*Data excerpt*
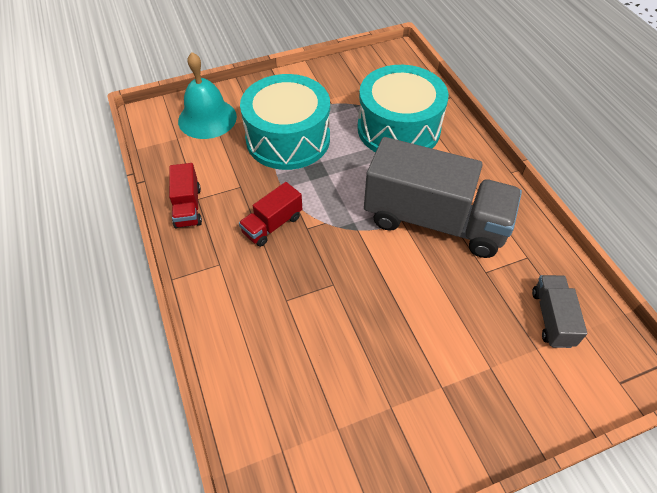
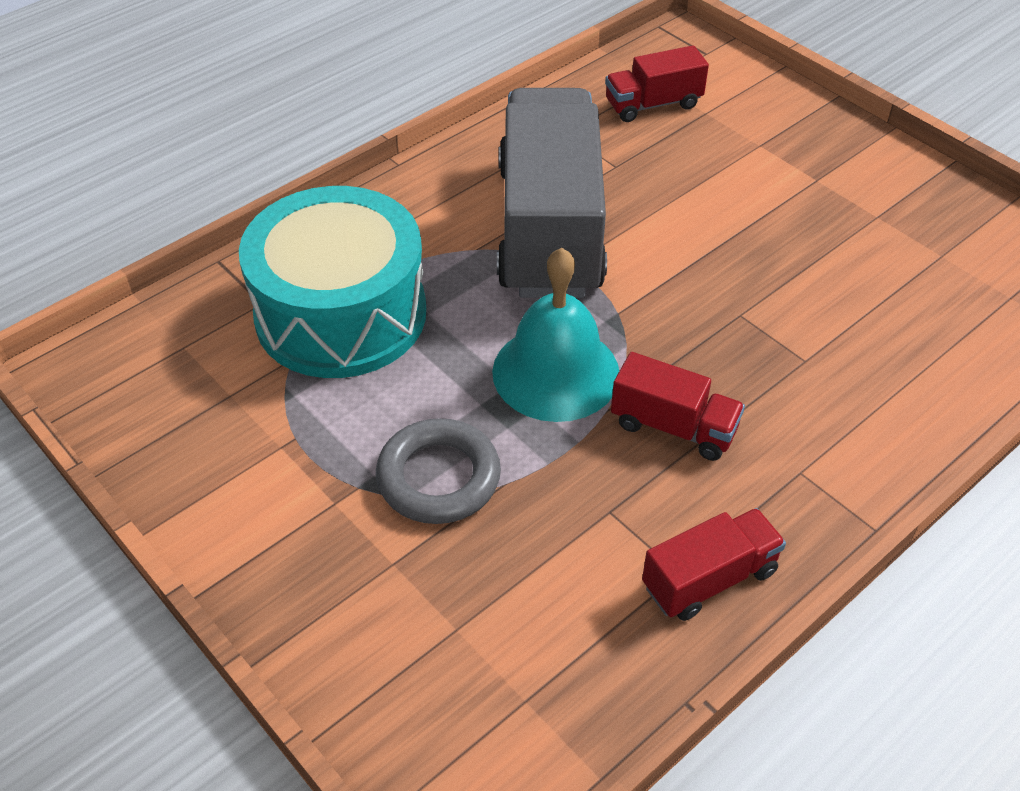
camera: 110 degrees left, 5 degrees down
(207, 118) = (431, 664): turquoise bell -> turquoise bell (556, 372)
(288, 139) = (438, 477): turquoise drum -> grey ring
(552, 318) = (653, 104): grey truck -> red truck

*Assigned task*
I would like the material above returned exactly as it stands, without its pictures.

*Solution to this problem*
camera: 110 degrees left, 5 degrees down
(207, 118) = (431, 664): turquoise bell -> turquoise bell (556, 372)
(288, 139) = (438, 477): turquoise drum -> grey ring
(552, 318) = (653, 104): grey truck -> red truck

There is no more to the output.